● **GIVEN DATA**:
- - -

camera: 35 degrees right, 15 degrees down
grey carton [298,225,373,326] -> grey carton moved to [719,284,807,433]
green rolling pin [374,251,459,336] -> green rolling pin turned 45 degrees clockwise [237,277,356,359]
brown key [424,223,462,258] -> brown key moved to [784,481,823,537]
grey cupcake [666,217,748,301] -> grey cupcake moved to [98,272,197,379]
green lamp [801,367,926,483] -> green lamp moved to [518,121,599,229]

- - -

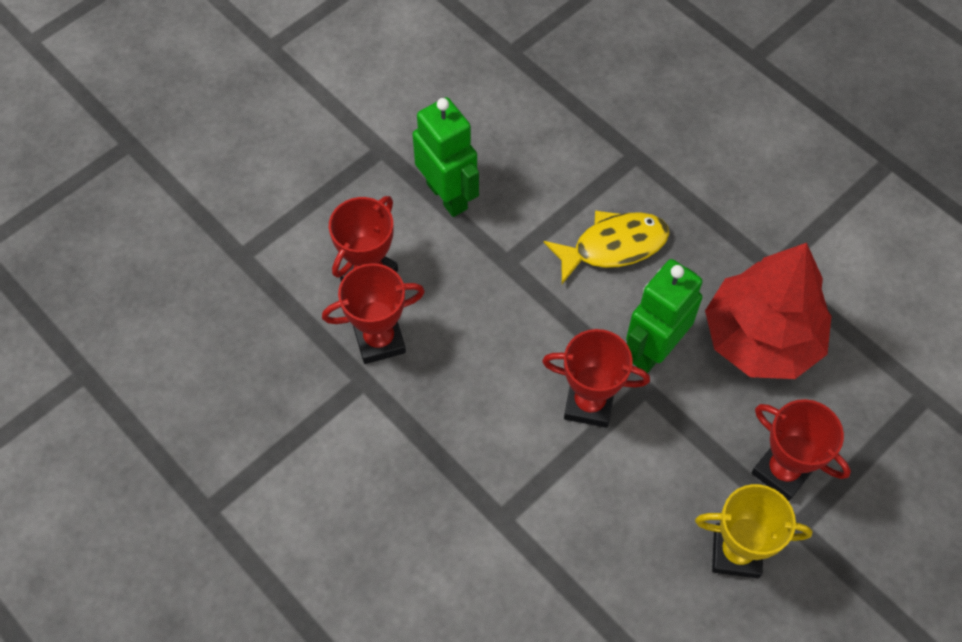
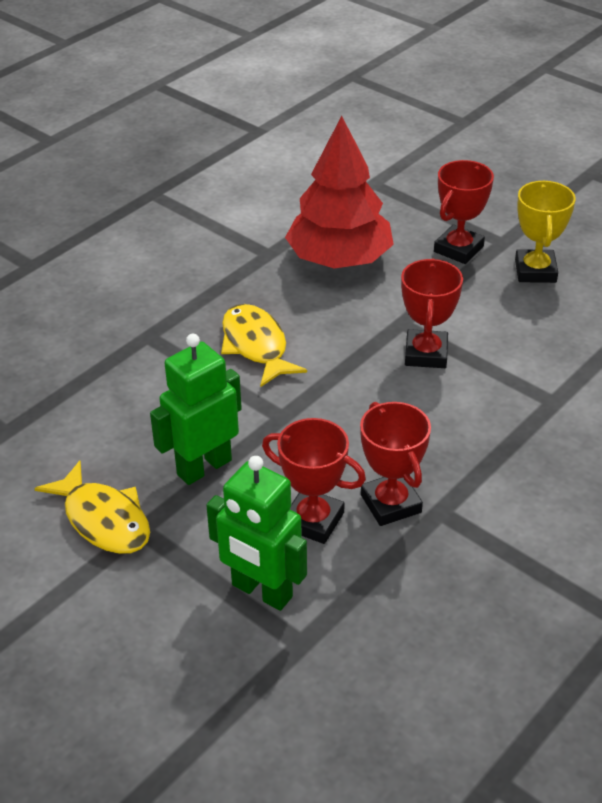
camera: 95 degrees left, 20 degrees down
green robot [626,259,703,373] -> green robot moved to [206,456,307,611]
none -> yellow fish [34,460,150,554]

- - -

● **REQUIRED ACTION**: Find where the line with "grey cupcake [666,217,748,301]" sits in the material above, then copy exactly from it through the line with "green lamp [801,367,926,483]". Add no other line.

● **RESPONSE BOX**:
grey cupcake [666,217,748,301] -> grey cupcake moved to [98,272,197,379]
green lamp [801,367,926,483] -> green lamp moved to [518,121,599,229]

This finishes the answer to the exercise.